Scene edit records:
--

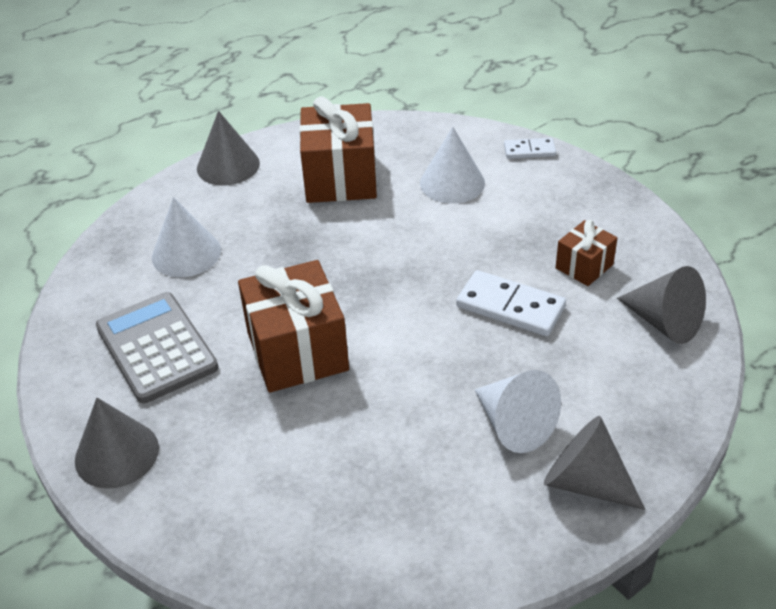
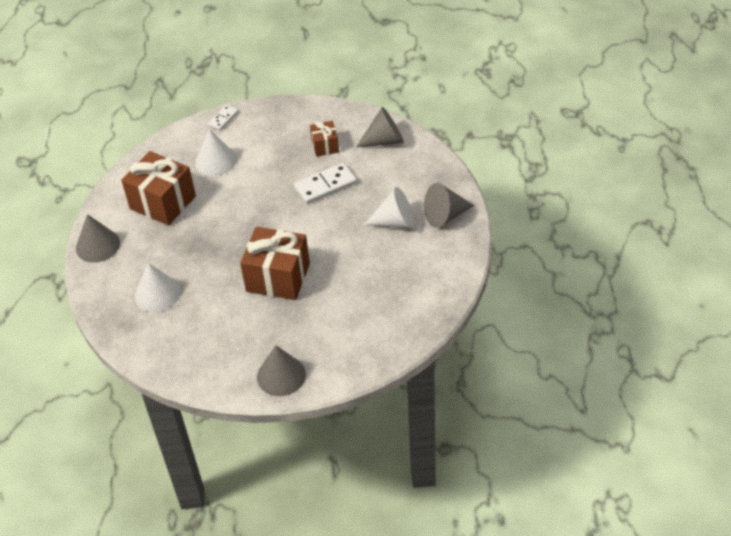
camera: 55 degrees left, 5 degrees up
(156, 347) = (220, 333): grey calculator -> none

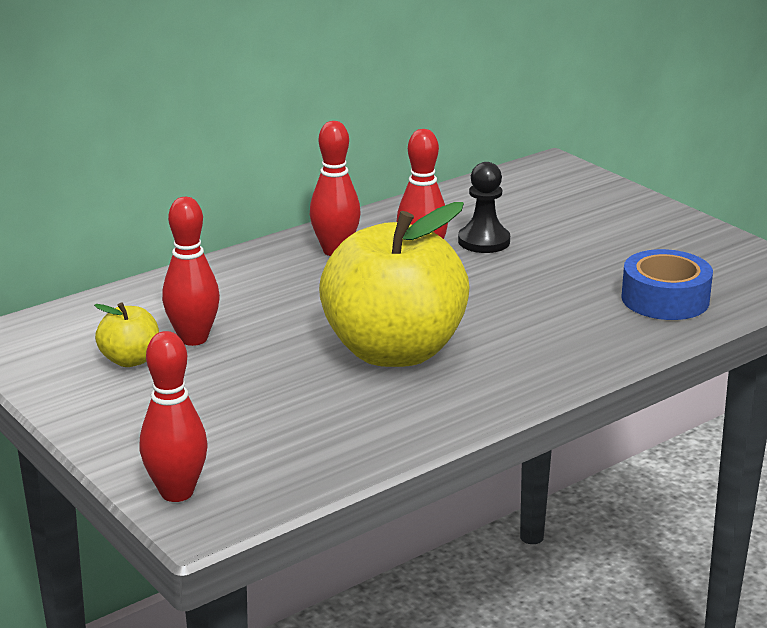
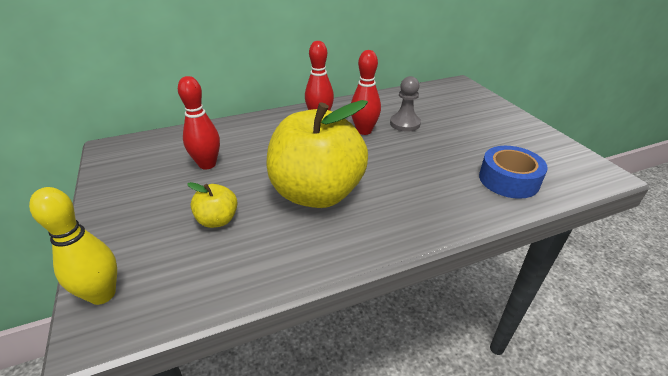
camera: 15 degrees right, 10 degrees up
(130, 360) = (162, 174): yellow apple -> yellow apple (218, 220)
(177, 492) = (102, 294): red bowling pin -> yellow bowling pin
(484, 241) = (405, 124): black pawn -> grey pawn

--

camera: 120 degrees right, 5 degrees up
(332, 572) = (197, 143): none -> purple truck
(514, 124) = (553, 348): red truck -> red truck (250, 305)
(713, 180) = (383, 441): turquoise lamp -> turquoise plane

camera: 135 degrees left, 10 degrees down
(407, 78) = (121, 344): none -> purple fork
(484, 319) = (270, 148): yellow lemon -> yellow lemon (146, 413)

--

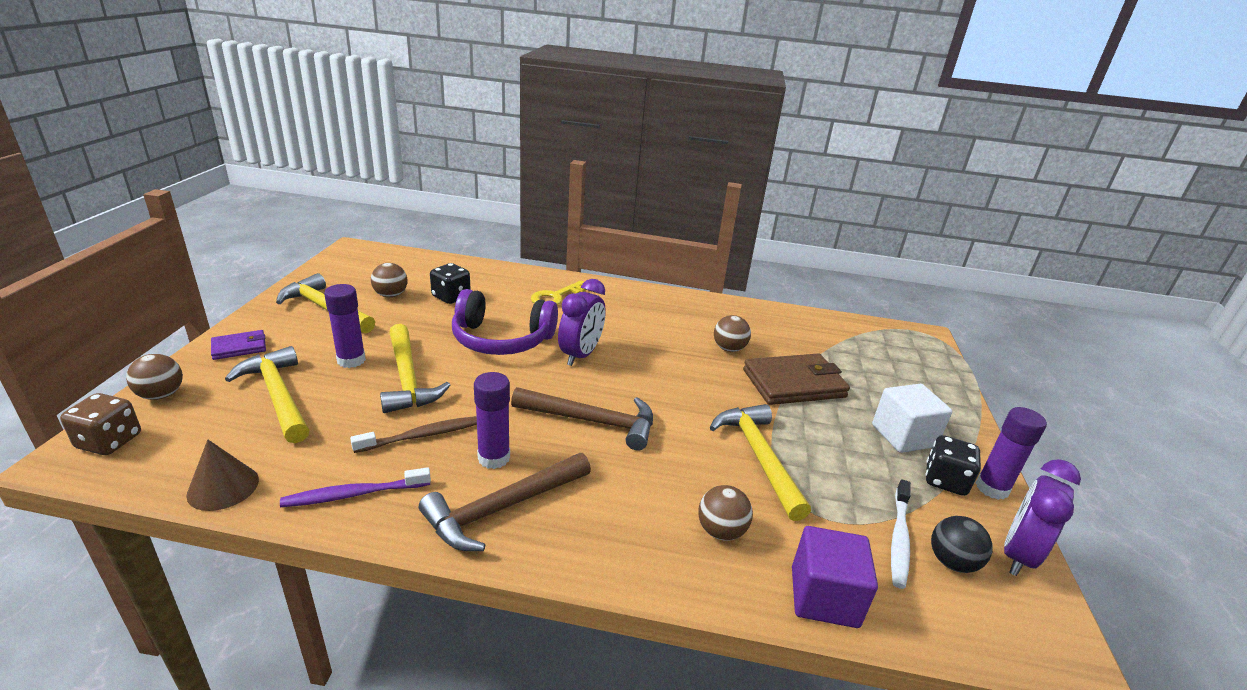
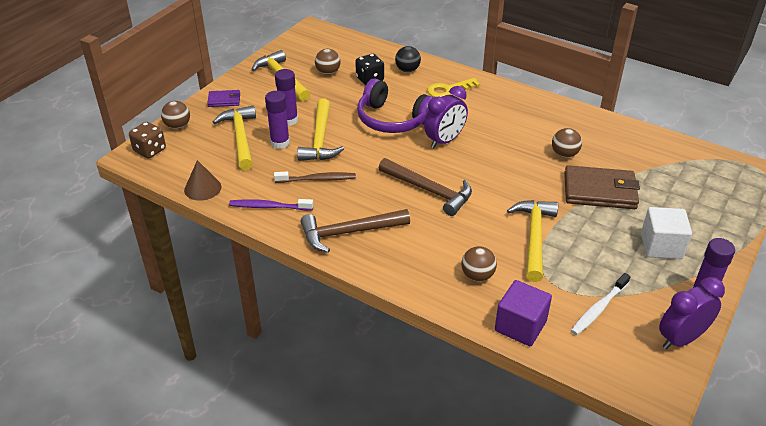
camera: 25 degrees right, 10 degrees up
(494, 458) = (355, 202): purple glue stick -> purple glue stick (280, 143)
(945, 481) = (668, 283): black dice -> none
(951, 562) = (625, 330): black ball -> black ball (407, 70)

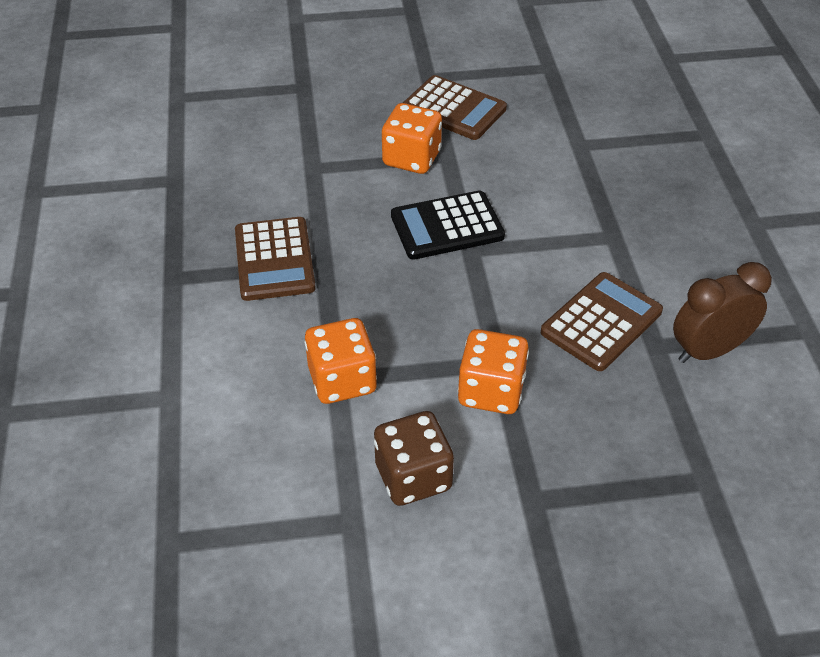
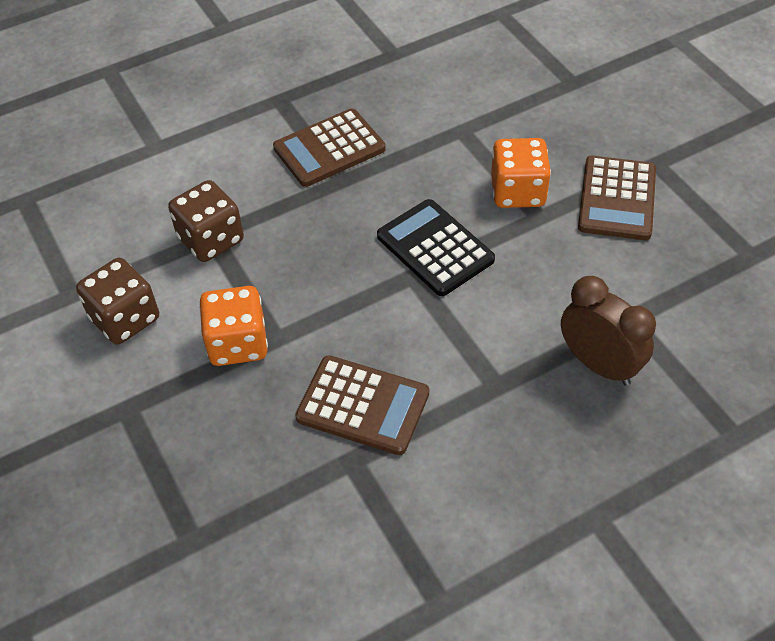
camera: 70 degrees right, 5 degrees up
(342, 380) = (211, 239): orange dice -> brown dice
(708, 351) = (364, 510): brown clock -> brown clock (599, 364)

--

**Exercise instructions**
For the entries above, give only the number of lines that contain the word "none".

**Reply**
4